Element lookup records

— Start —

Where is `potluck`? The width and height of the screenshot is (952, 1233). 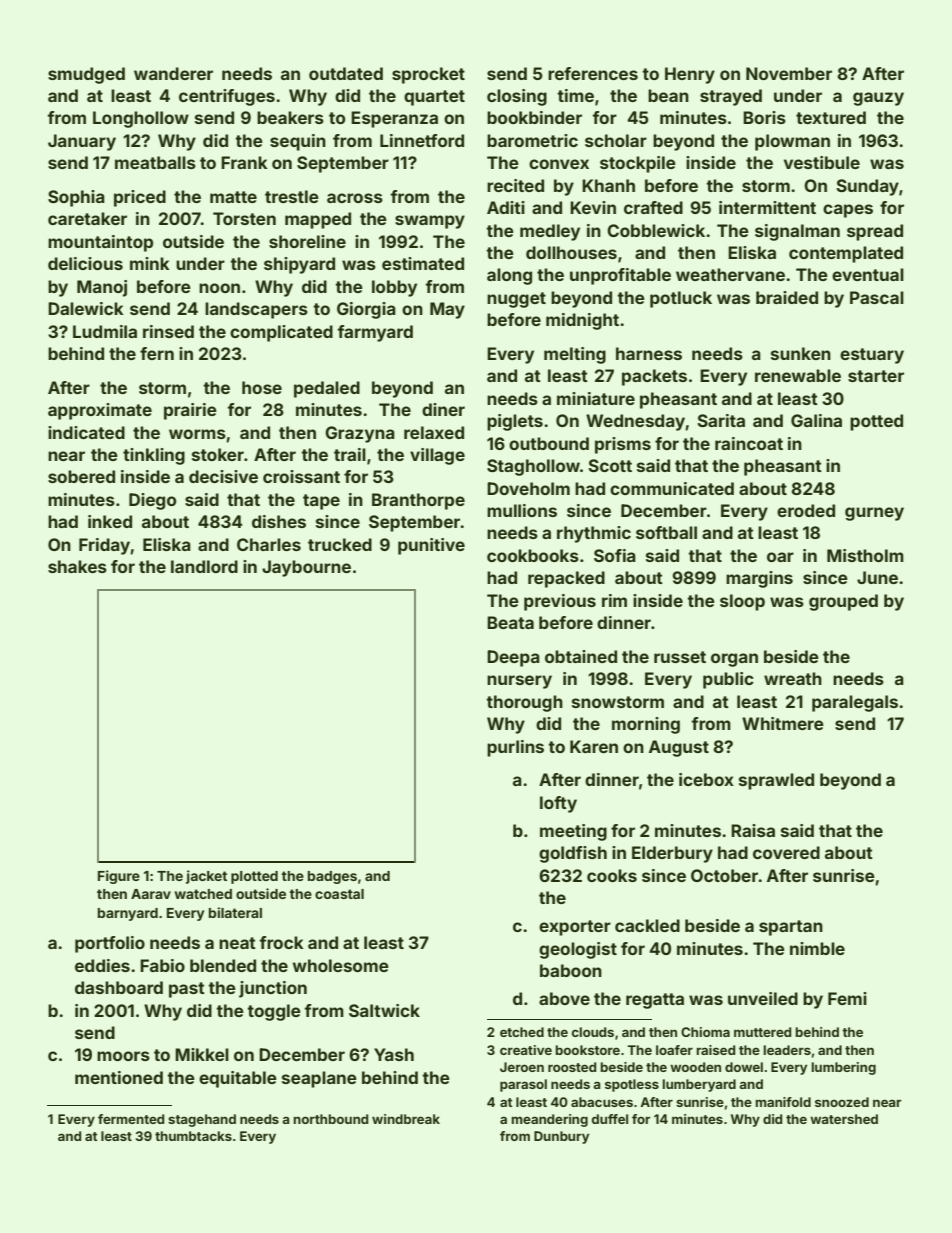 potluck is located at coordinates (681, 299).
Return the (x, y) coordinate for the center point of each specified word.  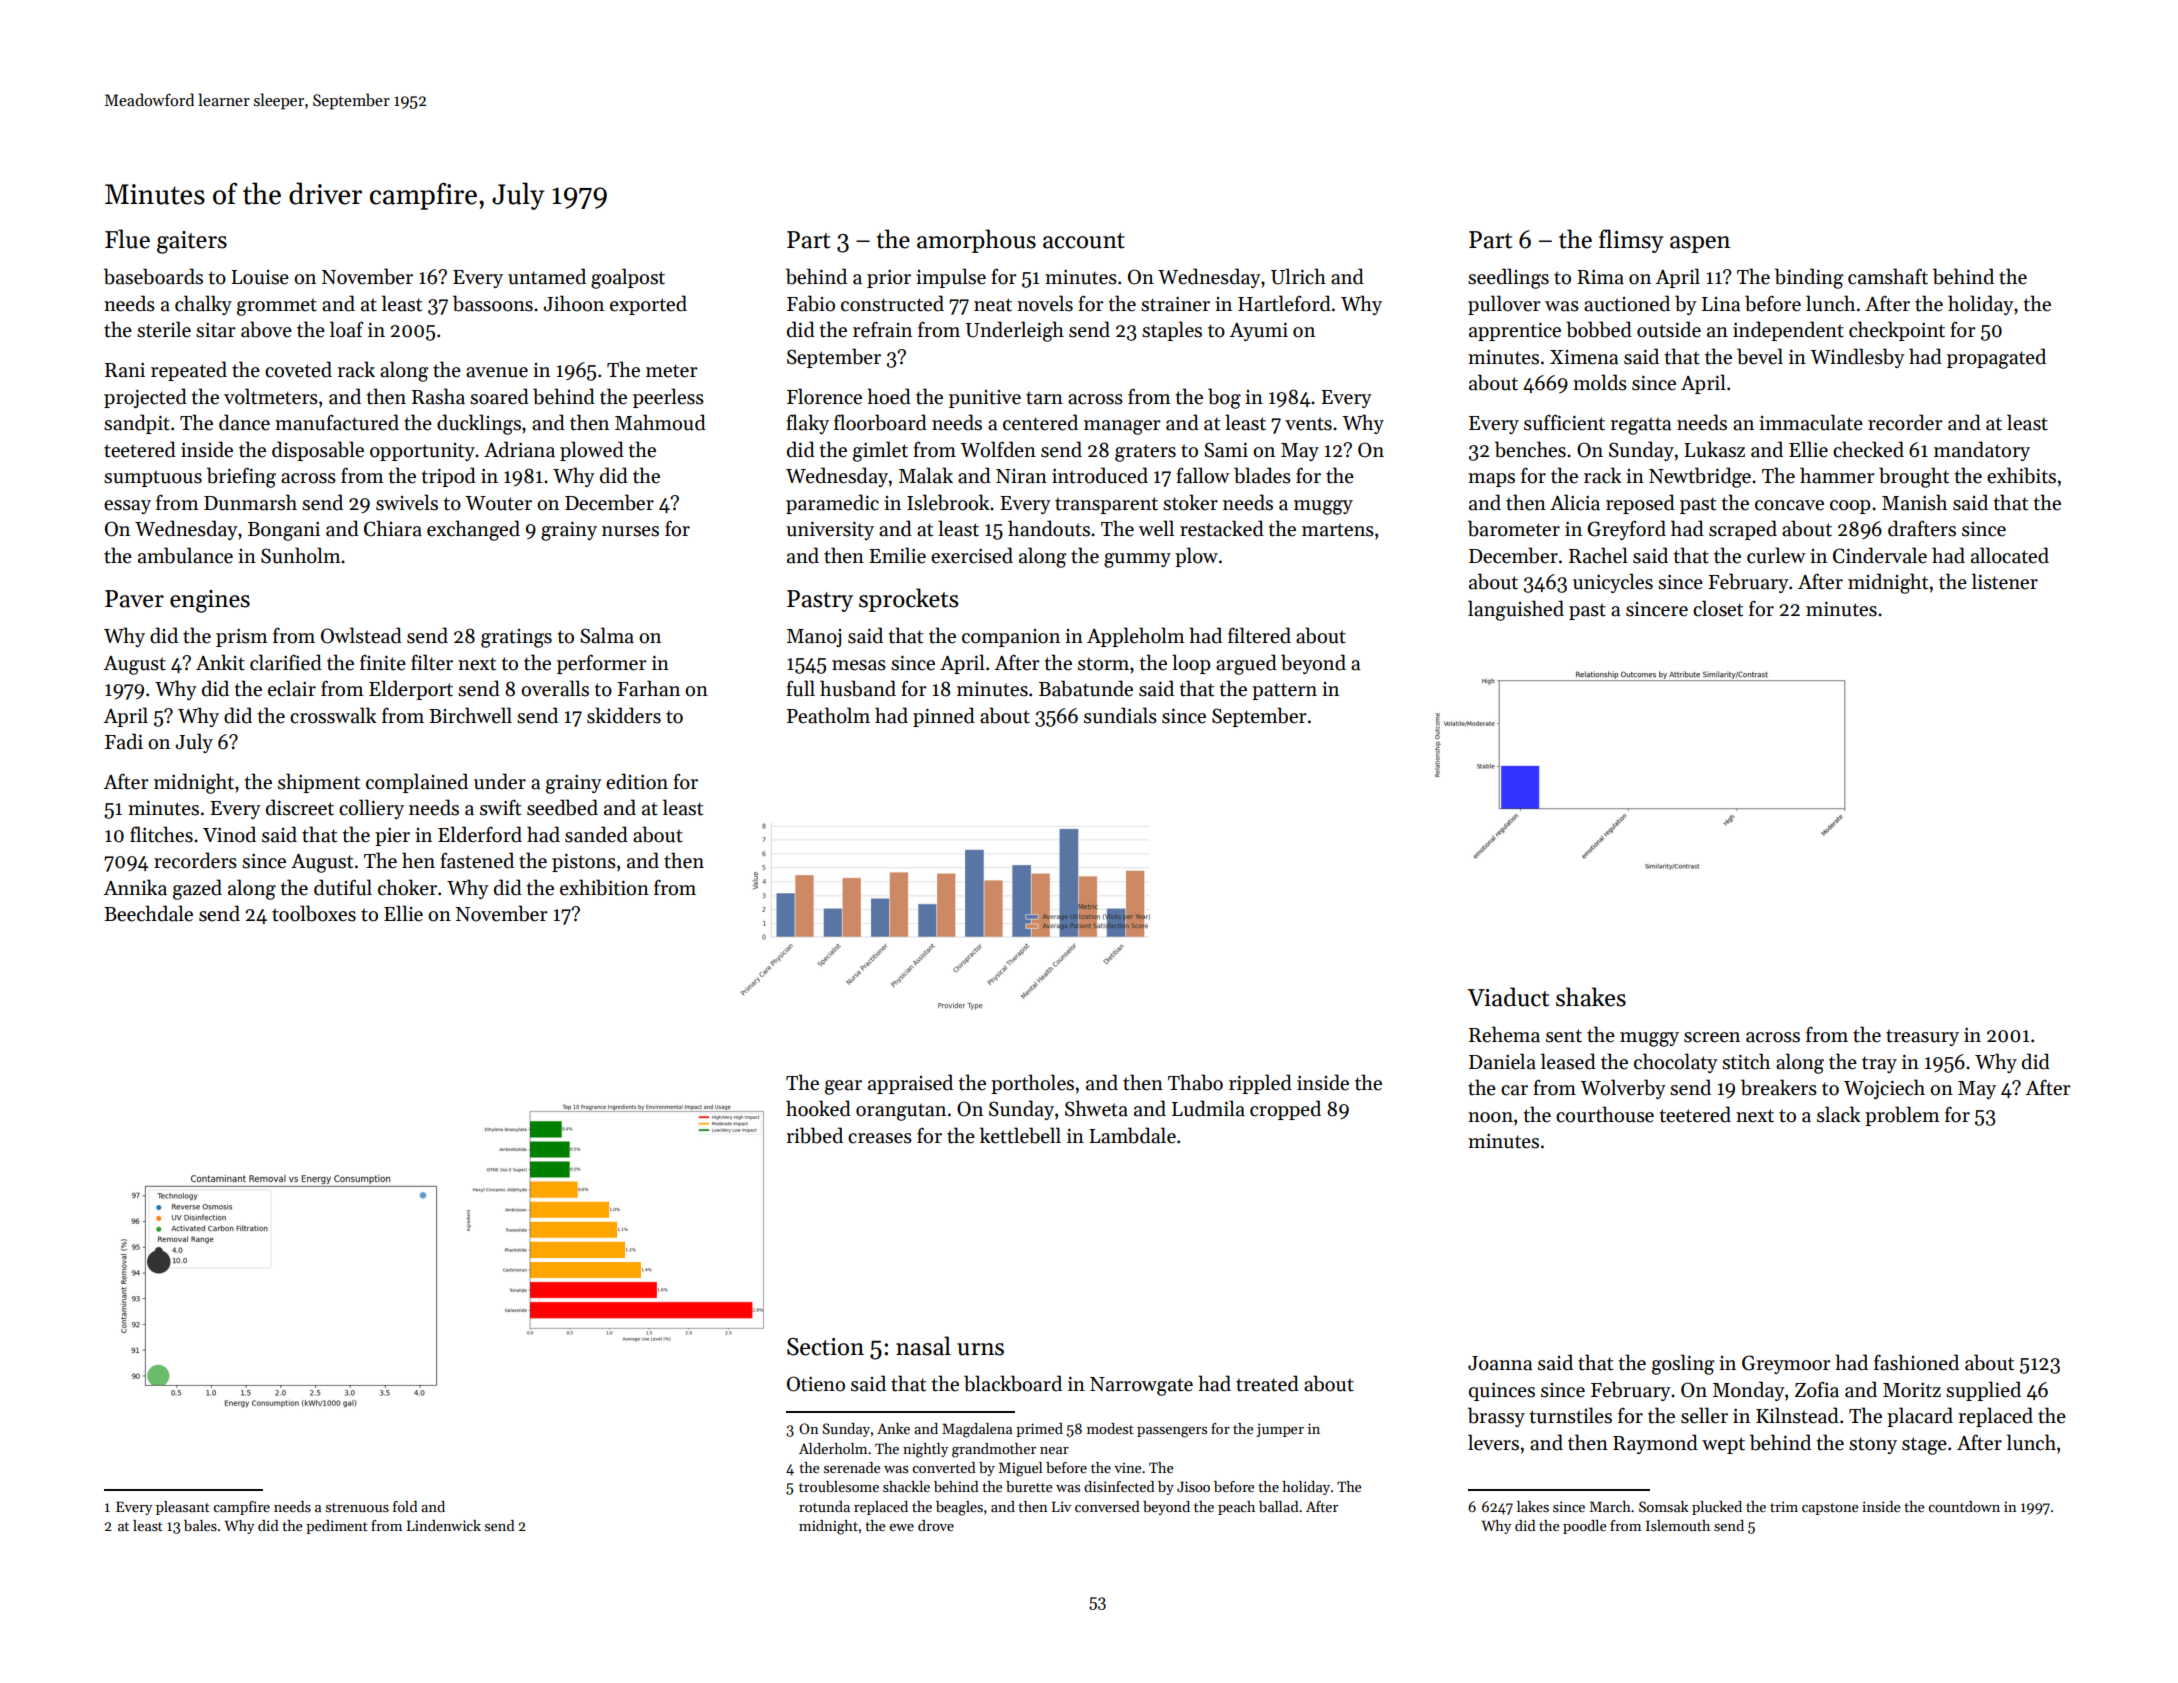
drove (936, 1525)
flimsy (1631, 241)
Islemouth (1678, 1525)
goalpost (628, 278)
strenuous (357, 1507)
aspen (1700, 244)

— End —

Copy the lines starting with the one that contains "Return the (x, y)" and continuing through the end of the records, both ends included. Leave out the pictures.

Return the (x, y) coordinate for the center point of each specified word.  
drove (936, 1525)
flimsy (1631, 241)
Islemouth (1678, 1525)
goalpost (628, 278)
strenuous (357, 1507)
aspen (1700, 244)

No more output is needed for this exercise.